Exercise requirements: The word "DGND" marks the lines to keep; find each one in the data and copy it.

(Stored records)
━━━━━━━━━━━━━━━━━━━━━━━━━━━━━━
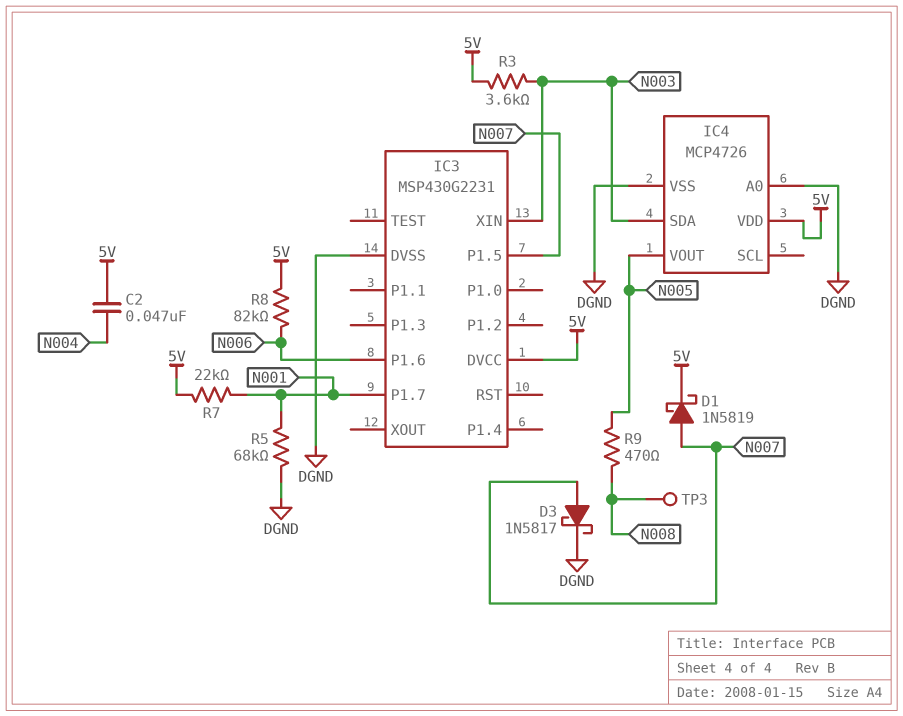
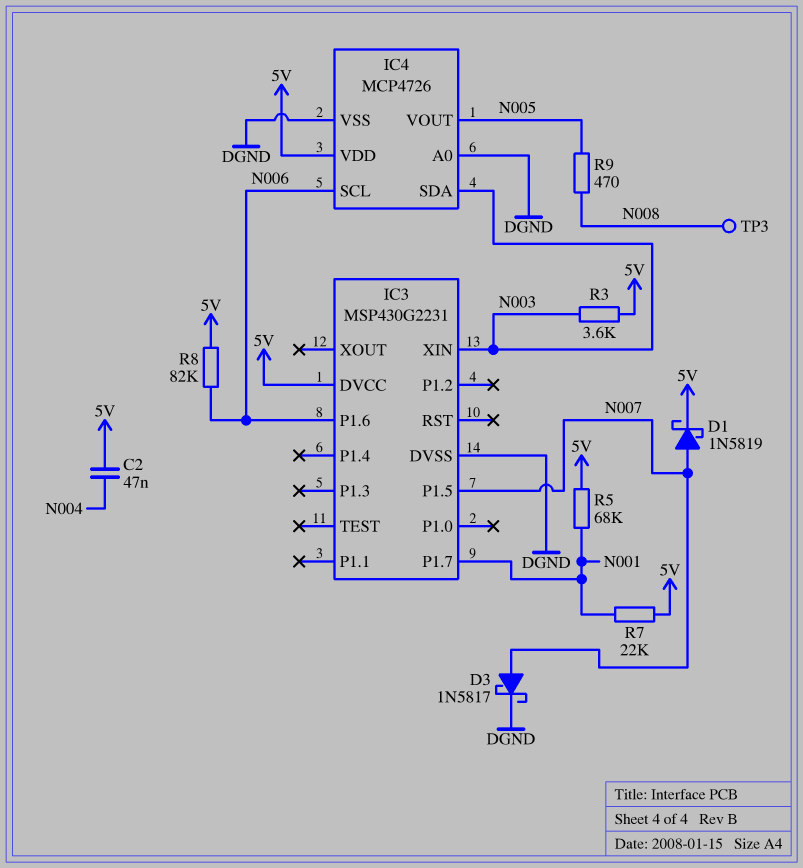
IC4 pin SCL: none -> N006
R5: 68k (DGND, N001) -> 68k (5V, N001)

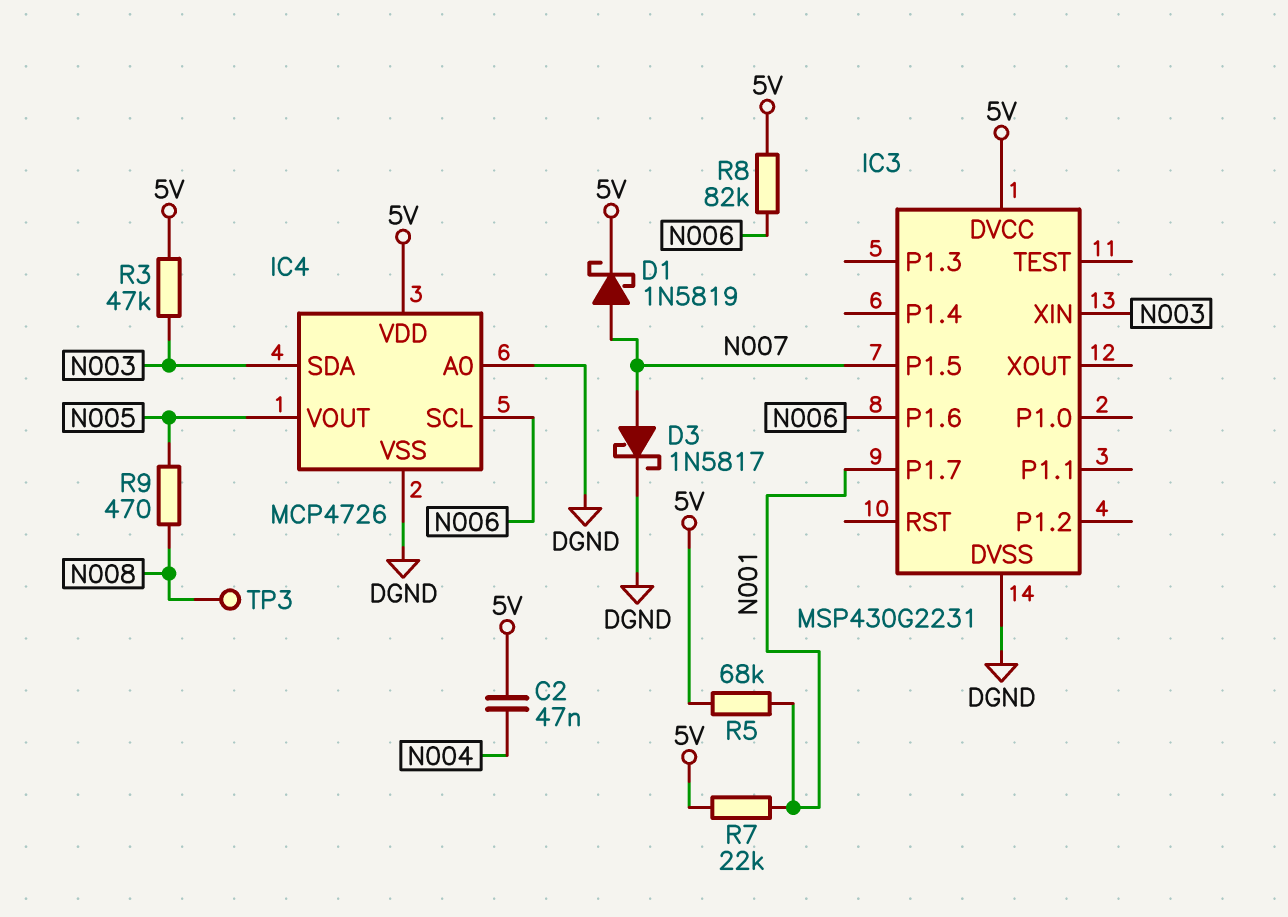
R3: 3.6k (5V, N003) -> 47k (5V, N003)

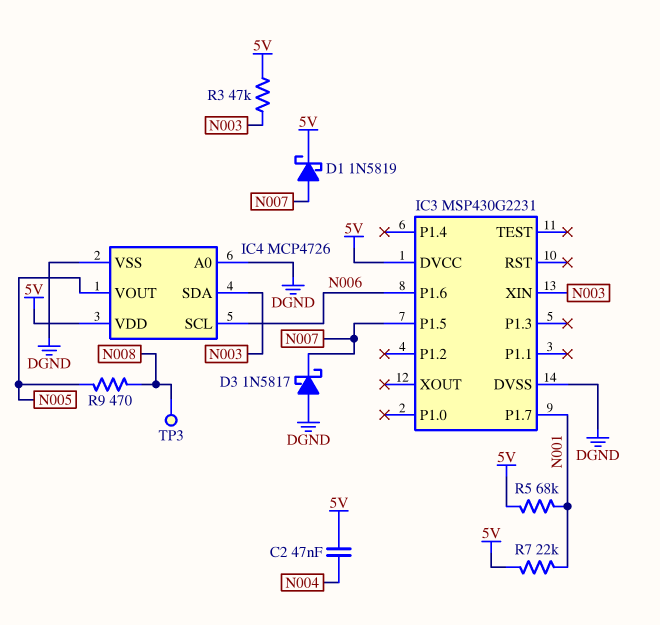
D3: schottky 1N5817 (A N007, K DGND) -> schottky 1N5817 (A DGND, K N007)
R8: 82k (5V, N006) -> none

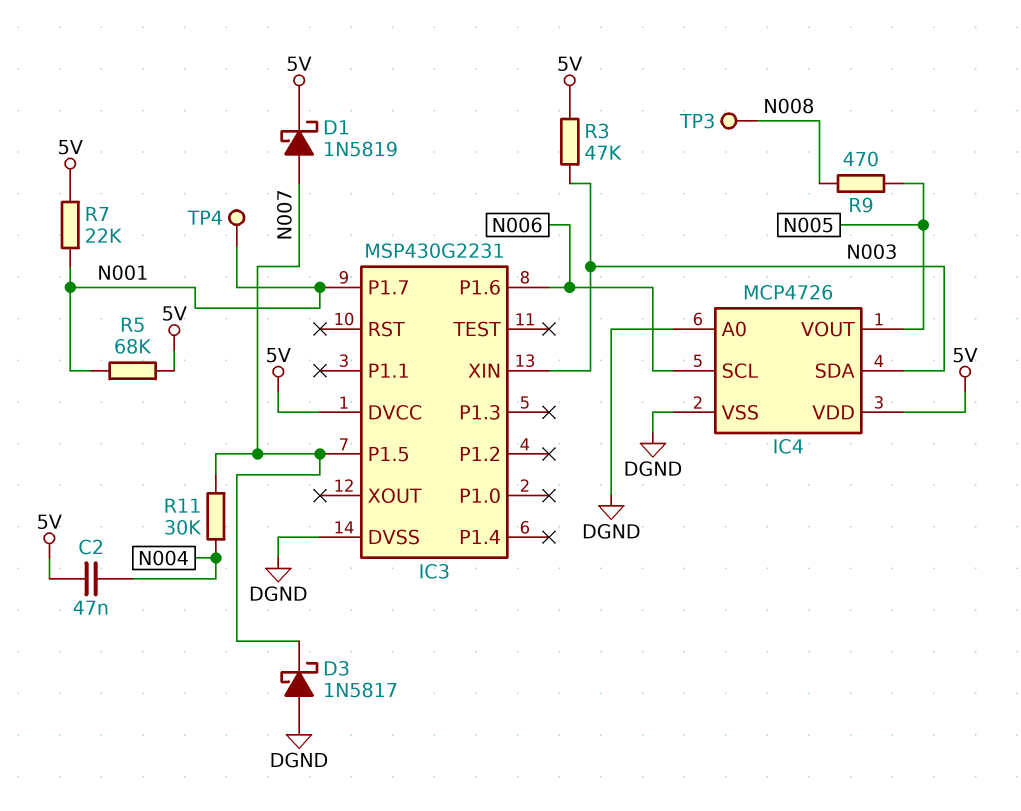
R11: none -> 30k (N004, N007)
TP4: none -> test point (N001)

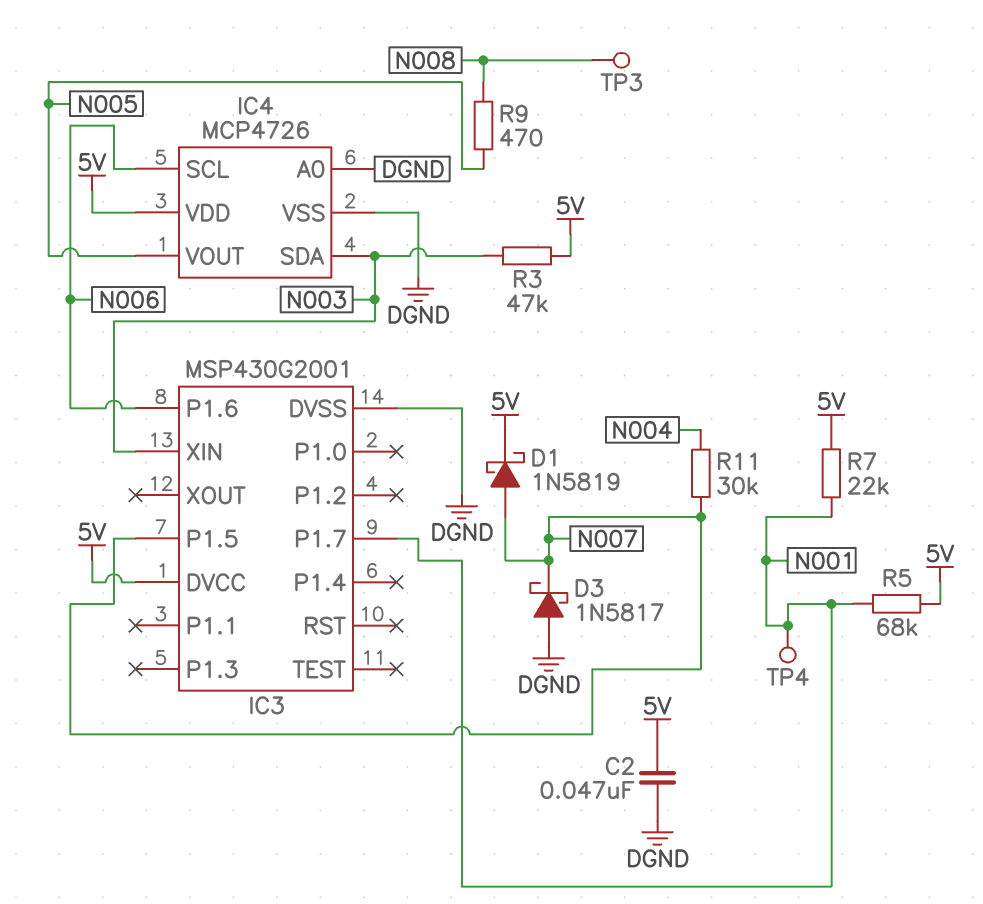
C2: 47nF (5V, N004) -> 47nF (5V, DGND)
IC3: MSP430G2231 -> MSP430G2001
━━━━━━━━━━━━━━━━━━━━━━━━━━━━━━
Result:
R5: 68k (DGND, N001) -> 68k (5V, N001)
D3: schottky 1N5817 (A N007, K DGND) -> schottky 1N5817 (A DGND, K N007)
C2: 47nF (5V, N004) -> 47nF (5V, DGND)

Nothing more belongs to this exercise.